Provided data
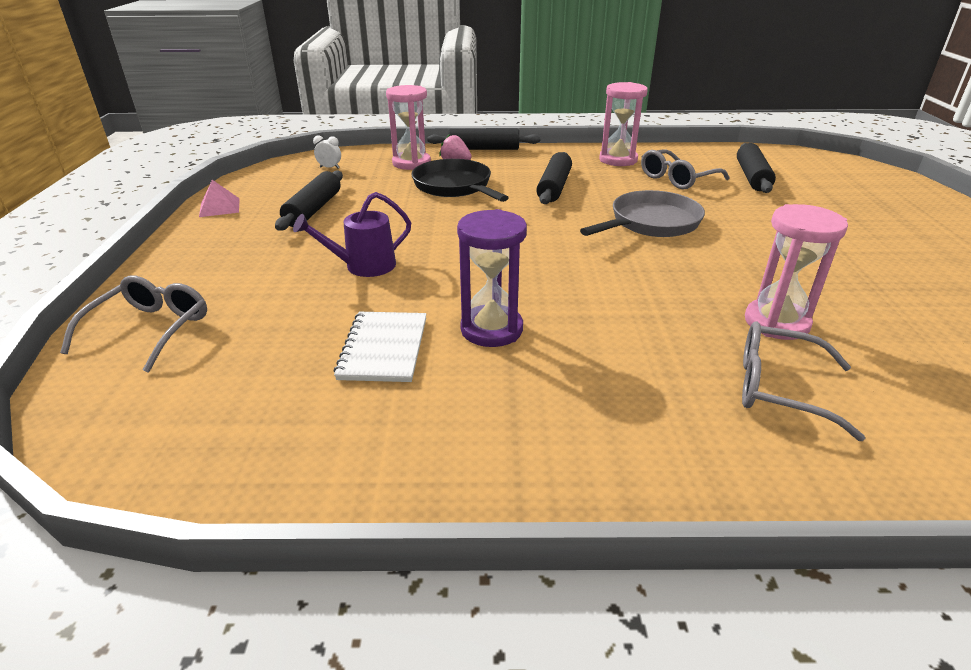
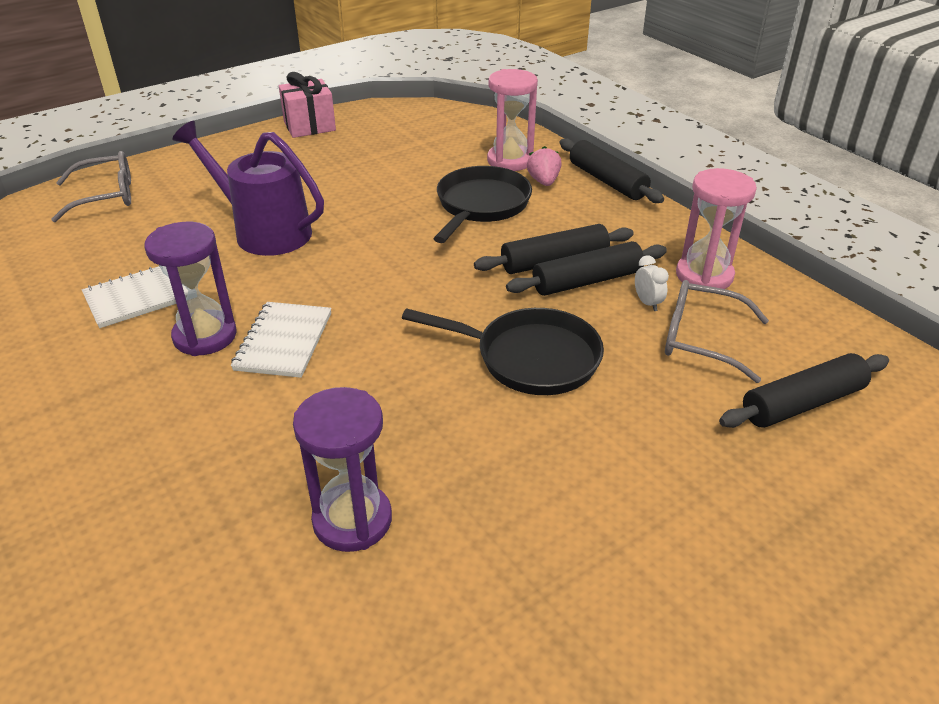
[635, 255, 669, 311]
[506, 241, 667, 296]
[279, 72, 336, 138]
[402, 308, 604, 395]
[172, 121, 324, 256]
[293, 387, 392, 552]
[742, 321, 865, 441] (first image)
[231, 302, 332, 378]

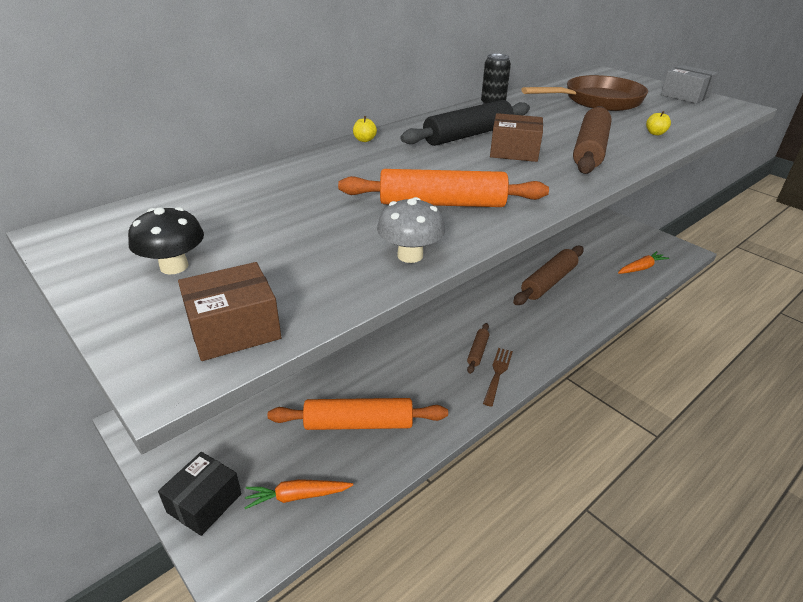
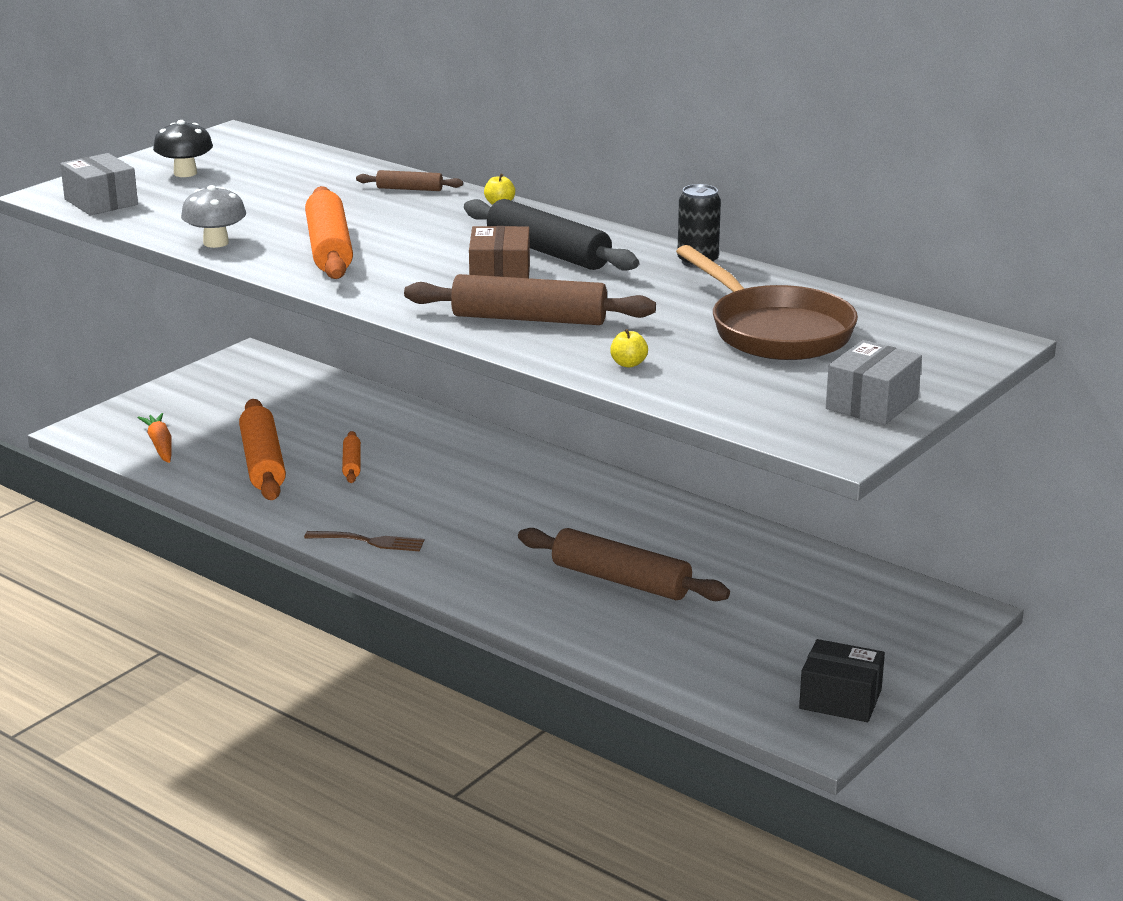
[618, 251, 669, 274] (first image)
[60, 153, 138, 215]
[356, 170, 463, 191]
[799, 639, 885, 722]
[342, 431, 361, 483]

Exercise goal
Quote the listing above in full, except for the pictures.

Solution to this task
[635, 255, 669, 311]
[506, 241, 667, 296]
[279, 72, 336, 138]
[402, 308, 604, 395]
[172, 121, 324, 256]
[293, 387, 392, 552]
[742, 321, 865, 441] (first image)
[231, 302, 332, 378]

[618, 251, 669, 274] (first image)
[60, 153, 138, 215]
[356, 170, 463, 191]
[799, 639, 885, 722]
[342, 431, 361, 483]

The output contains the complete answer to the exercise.